Drop every picture, then transcribe the remaining data exactly.

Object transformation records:
○ ○ ○ ○

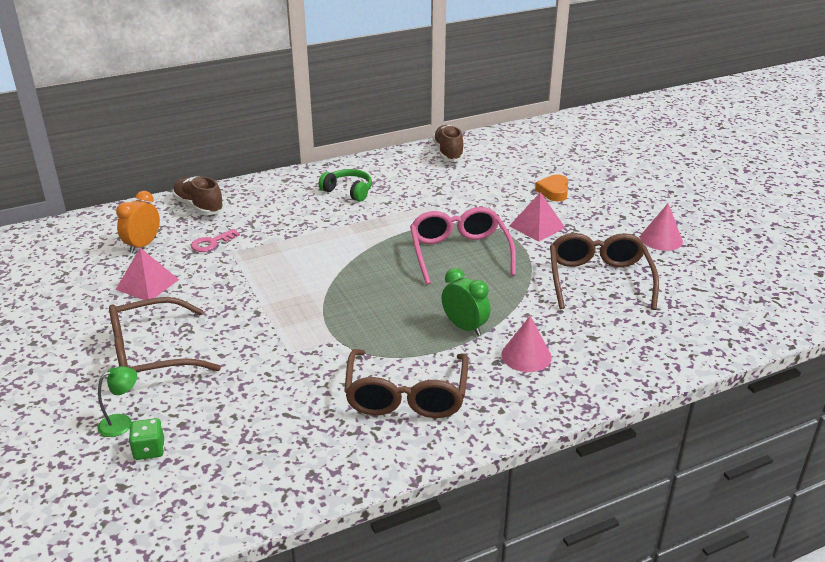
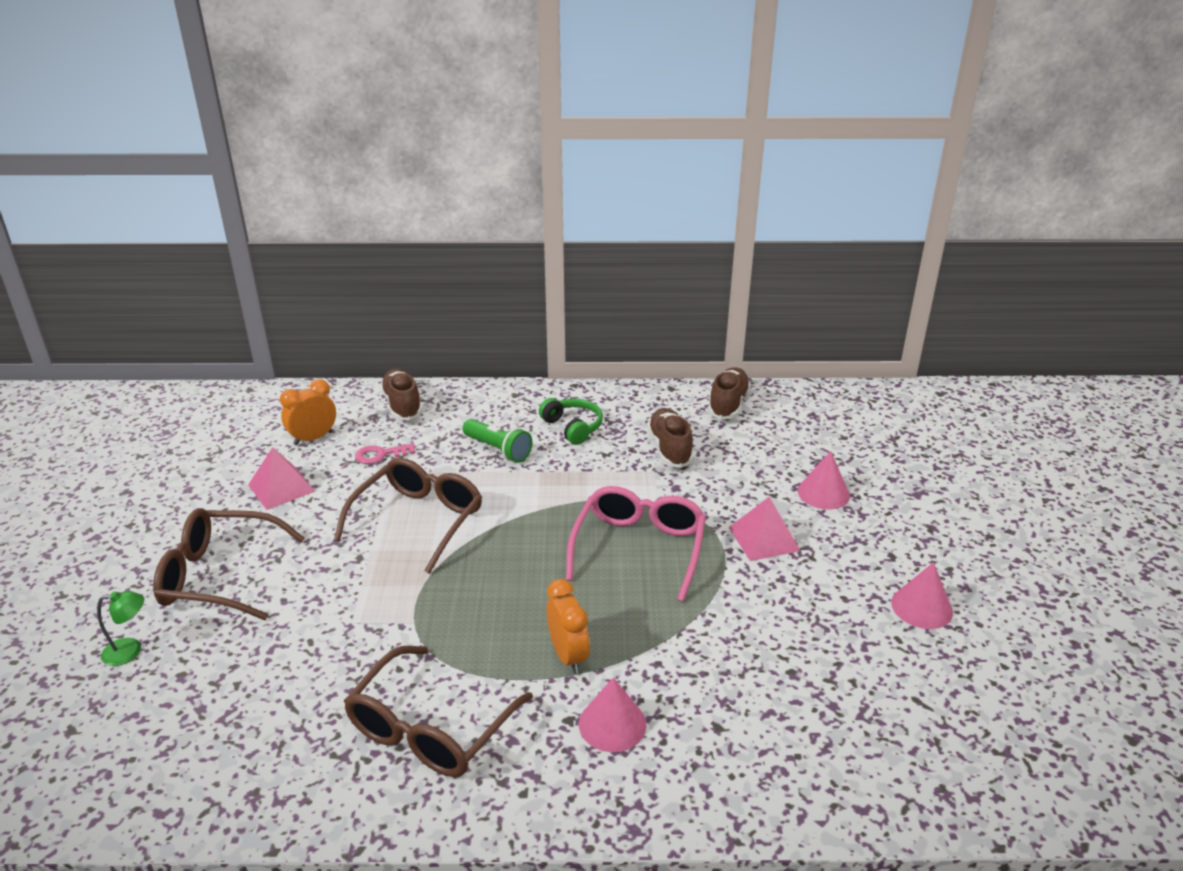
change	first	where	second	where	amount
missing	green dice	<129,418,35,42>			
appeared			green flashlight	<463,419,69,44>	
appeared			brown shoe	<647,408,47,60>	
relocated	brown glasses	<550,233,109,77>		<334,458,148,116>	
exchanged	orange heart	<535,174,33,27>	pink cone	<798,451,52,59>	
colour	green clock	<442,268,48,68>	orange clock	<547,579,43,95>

○ ○ ○ ○

• _Answer below_
change	first	where	second	where	amount
missing	green dice	<129,418,35,42>			
appeared			green flashlight	<463,419,69,44>	
appeared			brown shoe	<647,408,47,60>	
relocated	brown glasses	<550,233,109,77>		<334,458,148,116>	
exchanged	orange heart	<535,174,33,27>	pink cone	<798,451,52,59>	
colour	green clock	<442,268,48,68>	orange clock	<547,579,43,95>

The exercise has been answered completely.